* EXERCISE PROMPT
Copy out the data that comes next, character for character, and leave the images aside.

────────────────────────────────────────

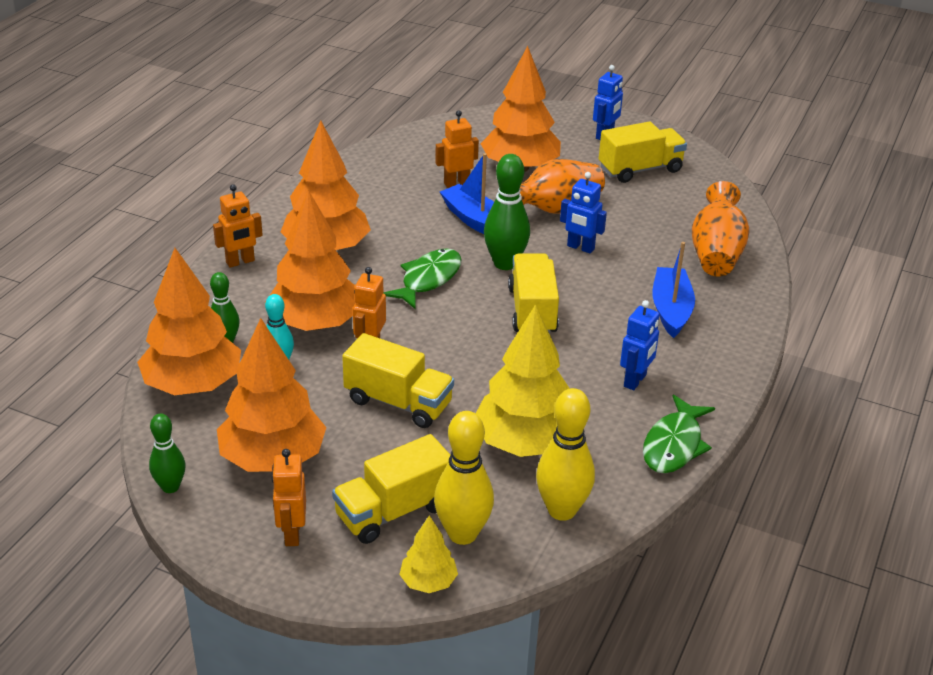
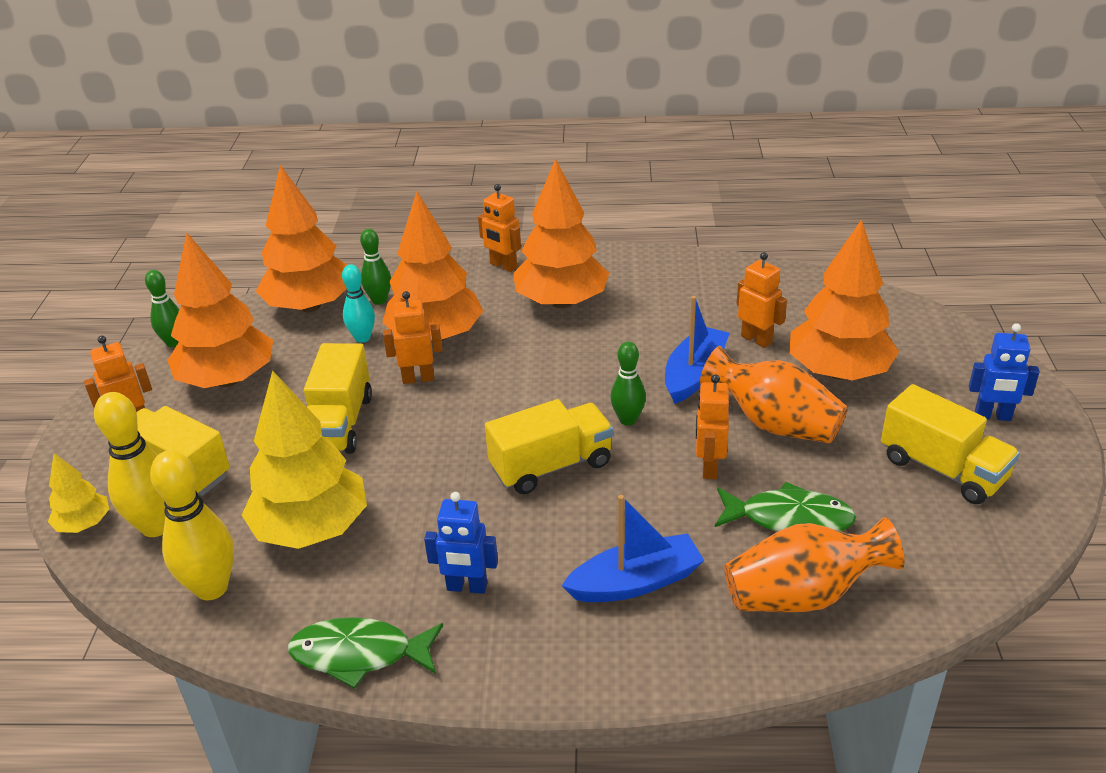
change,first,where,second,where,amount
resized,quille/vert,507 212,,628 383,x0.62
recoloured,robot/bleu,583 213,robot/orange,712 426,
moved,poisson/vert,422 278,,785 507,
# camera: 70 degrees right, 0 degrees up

────────────────────────────────────────

* SOLUTION
change,first,where,second,where,amount
resized,quille/vert,507 212,,628 383,x0.62
recoloured,robot/bleu,583 213,robot/orange,712 426,
moved,poisson/vert,422 278,,785 507,
# camera: 70 degrees right, 0 degrees up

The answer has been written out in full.